● The problem: Write out every line of the material as it stands, apart from the pictures.

● Material shown:
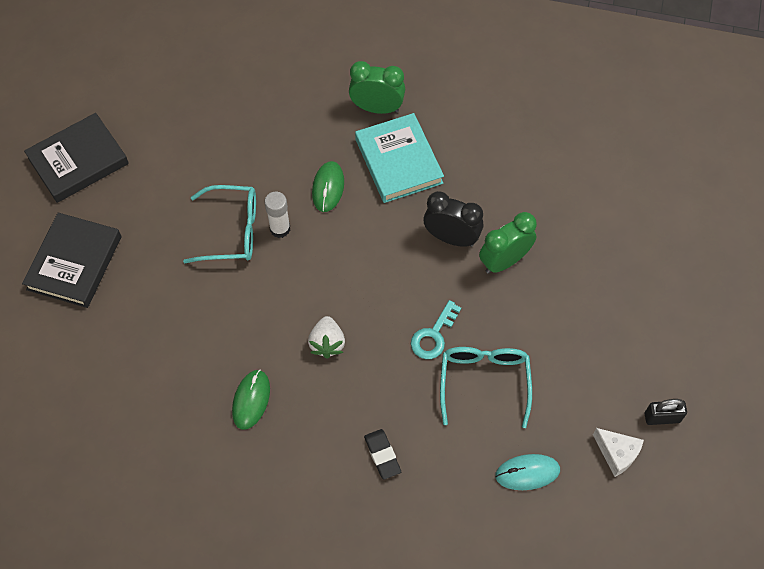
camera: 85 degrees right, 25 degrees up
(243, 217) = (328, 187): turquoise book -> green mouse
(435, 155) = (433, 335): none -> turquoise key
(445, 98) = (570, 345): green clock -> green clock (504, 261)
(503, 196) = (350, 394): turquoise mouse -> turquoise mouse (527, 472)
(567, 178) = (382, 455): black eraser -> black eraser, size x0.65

● Reply to the exercise:
camera: 85 degrees right, 25 degrees up
(243, 217) = (328, 187): turquoise book -> green mouse
(435, 155) = (433, 335): none -> turquoise key
(445, 98) = (570, 345): green clock -> green clock (504, 261)
(503, 196) = (350, 394): turquoise mouse -> turquoise mouse (527, 472)
(567, 178) = (382, 455): black eraser -> black eraser, size x0.65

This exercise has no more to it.